Items from a dataset
▬▬▬▬▬▬

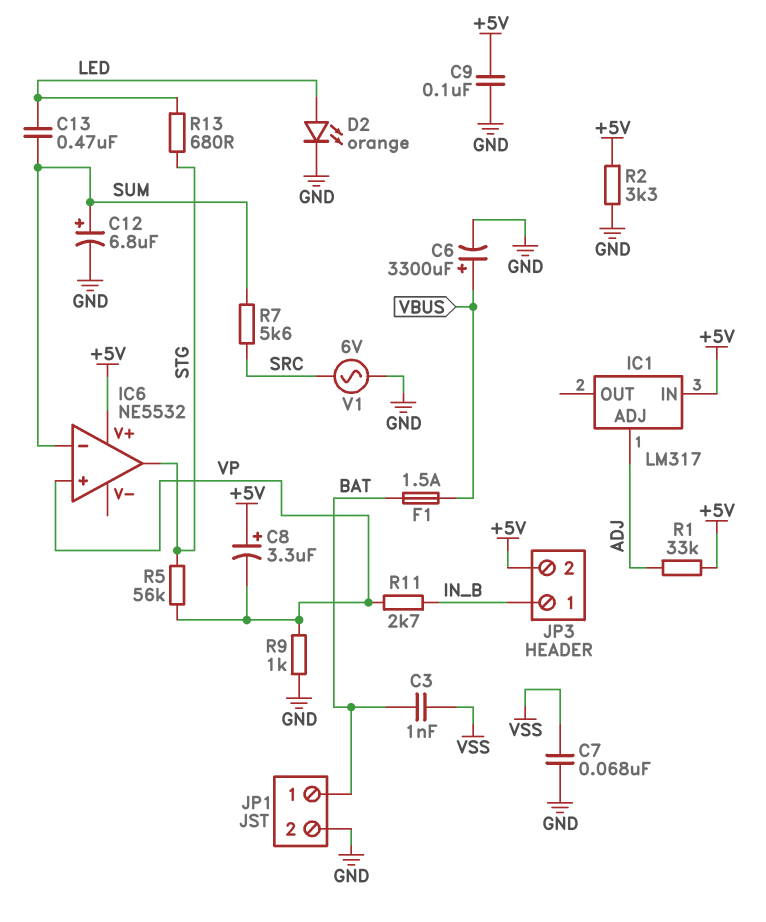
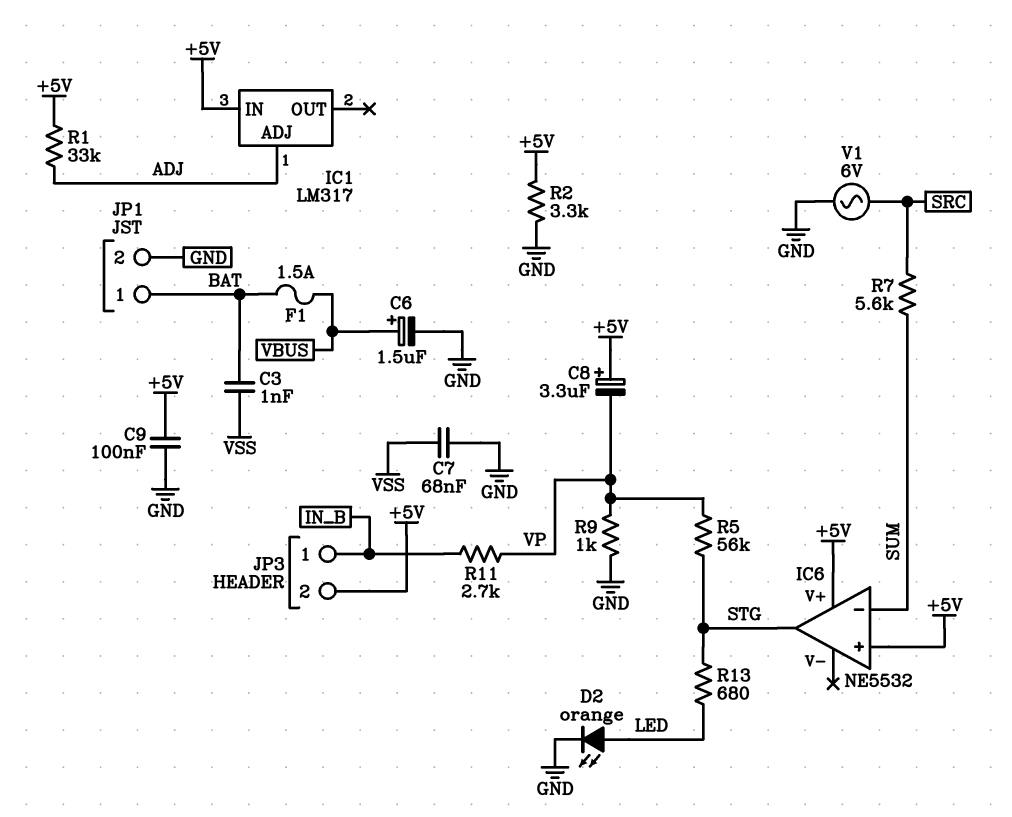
C6: 3300uF (plus VBUS, minus GND) -> 1.5uF (plus VBUS, minus GND)
C12: 6.8uF (plus SUM, minus GND) -> none
C13: 470nF (LED, SUM) -> none
IC6 pin in+: VP -> +5V

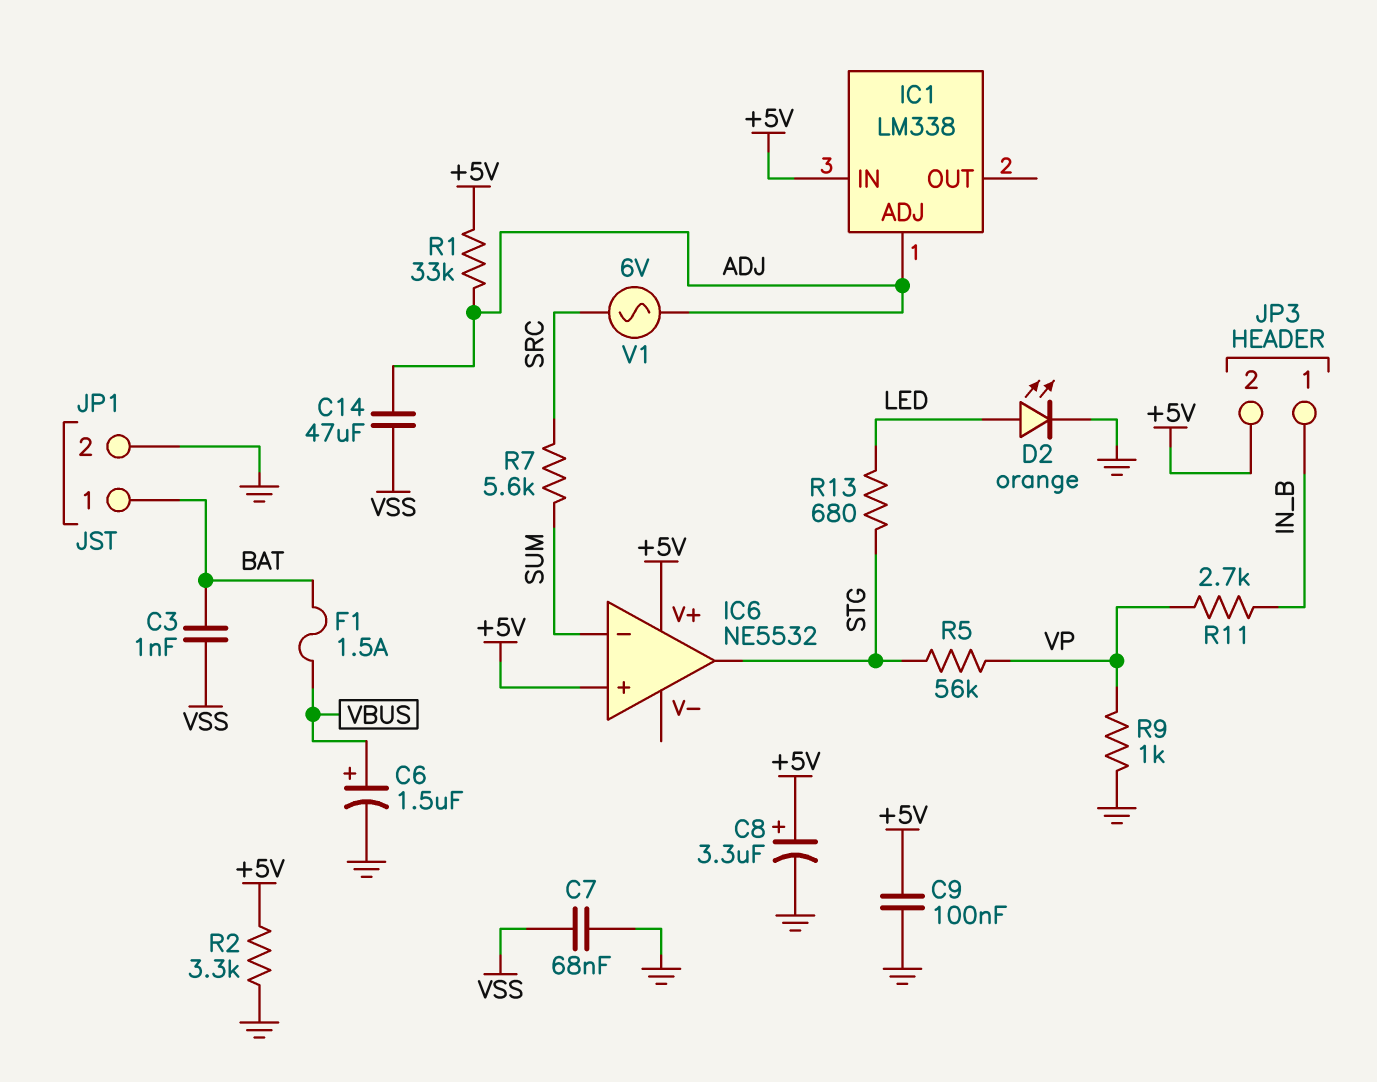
C8: 3.3uF (plus +5V, minus VP) -> 3.3uF (plus +5V, minus GND)
C14: none -> 47uF (ADJ, VSS)
IC1: LM317 -> LM338
V1: AC 6V (GND, SRC) -> AC 6V (ADJ, SRC)

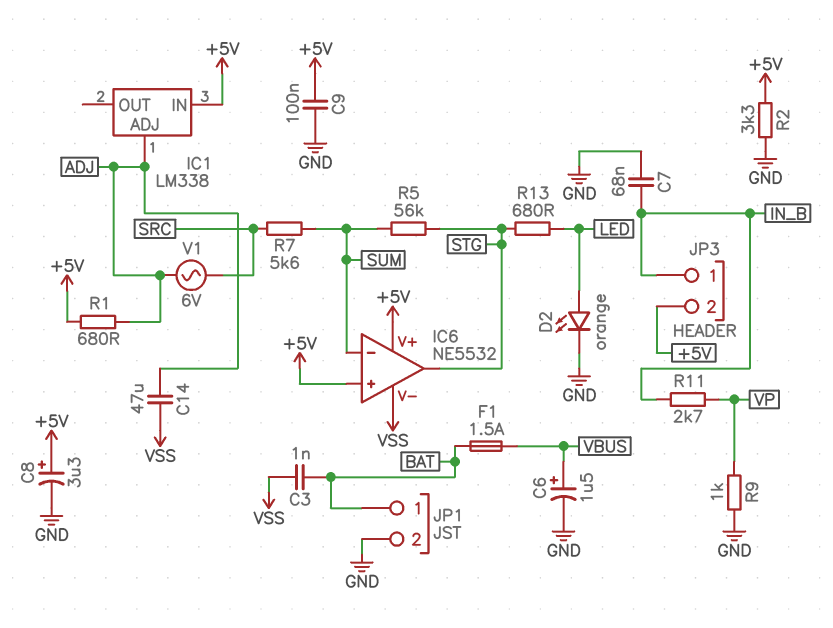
C7: 68nF (GND, VSS) -> 68nF (GND, IN_B)
IC6 pin V-: none -> VSS
R1: 33k (+5V, ADJ) -> 680 (+5V, ADJ)
R5: 56k (STG, VP) -> 56k (STG, SUM)

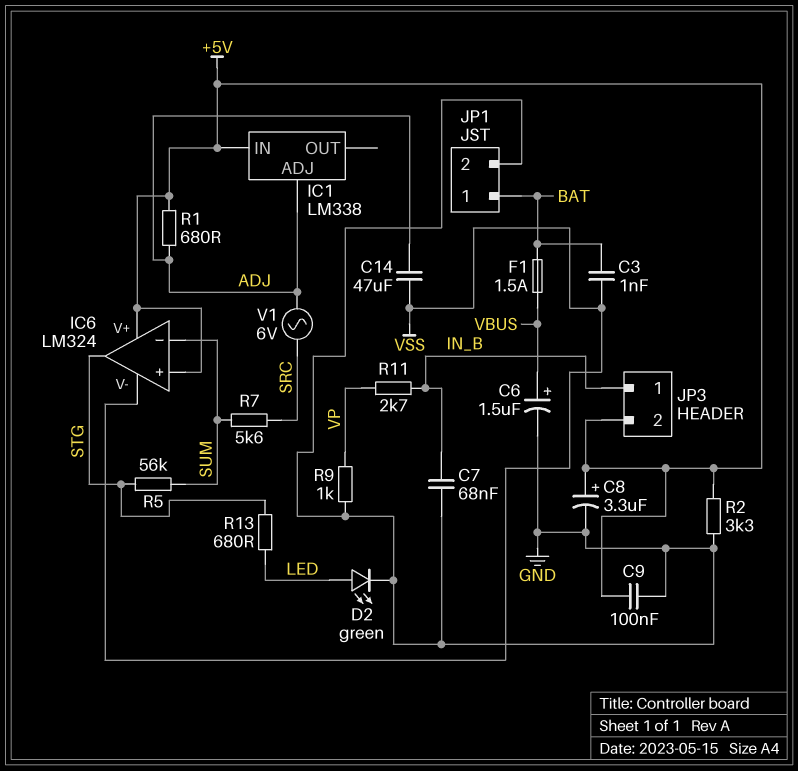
D2: LED orange (A LED, K GND) -> LED green (A LED, K GND)
IC6: NE5532 -> LM324

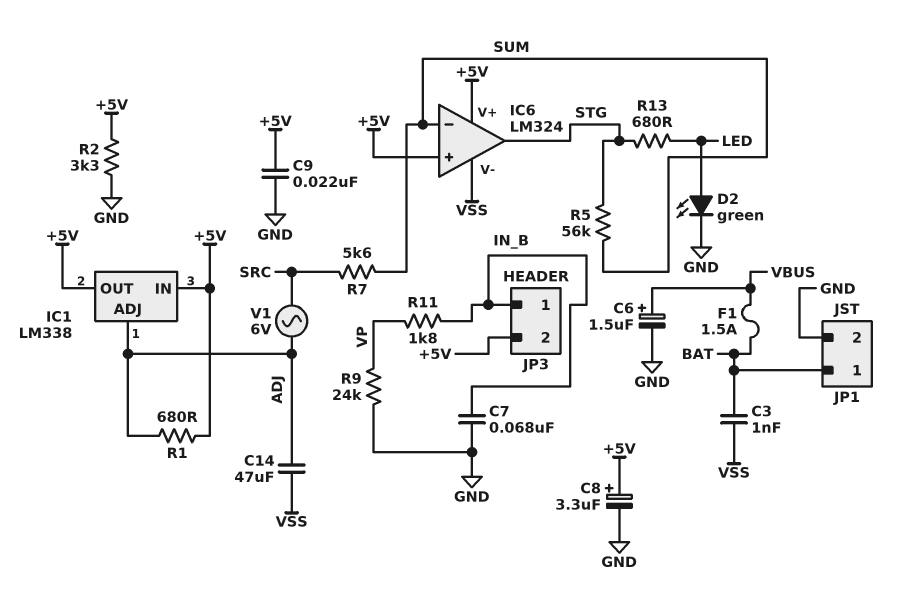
C9: 100nF (+5V, GND) -> 22nF (+5V, GND)
IC1 pin OUT: none -> +5V
R9: 1k (GND, VP) -> 24k (GND, VP)
R11: 2.7k (IN_B, VP) -> 1.8k (IN_B, VP)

▬▬▬▬▬▬

#### Task brief
Set down nothing but the lines from the one containing "C8: 3.3uF (plus" to the final line above, both included, with every picture left out.

#### Solution
C8: 3.3uF (plus +5V, minus VP) -> 3.3uF (plus +5V, minus GND)
C14: none -> 47uF (ADJ, VSS)
IC1: LM317 -> LM338
V1: AC 6V (GND, SRC) -> AC 6V (ADJ, SRC)

C7: 68nF (GND, VSS) -> 68nF (GND, IN_B)
IC6 pin V-: none -> VSS
R1: 33k (+5V, ADJ) -> 680 (+5V, ADJ)
R5: 56k (STG, VP) -> 56k (STG, SUM)

D2: LED orange (A LED, K GND) -> LED green (A LED, K GND)
IC6: NE5532 -> LM324

C9: 100nF (+5V, GND) -> 22nF (+5V, GND)
IC1 pin OUT: none -> +5V
R9: 1k (GND, VP) -> 24k (GND, VP)
R11: 2.7k (IN_B, VP) -> 1.8k (IN_B, VP)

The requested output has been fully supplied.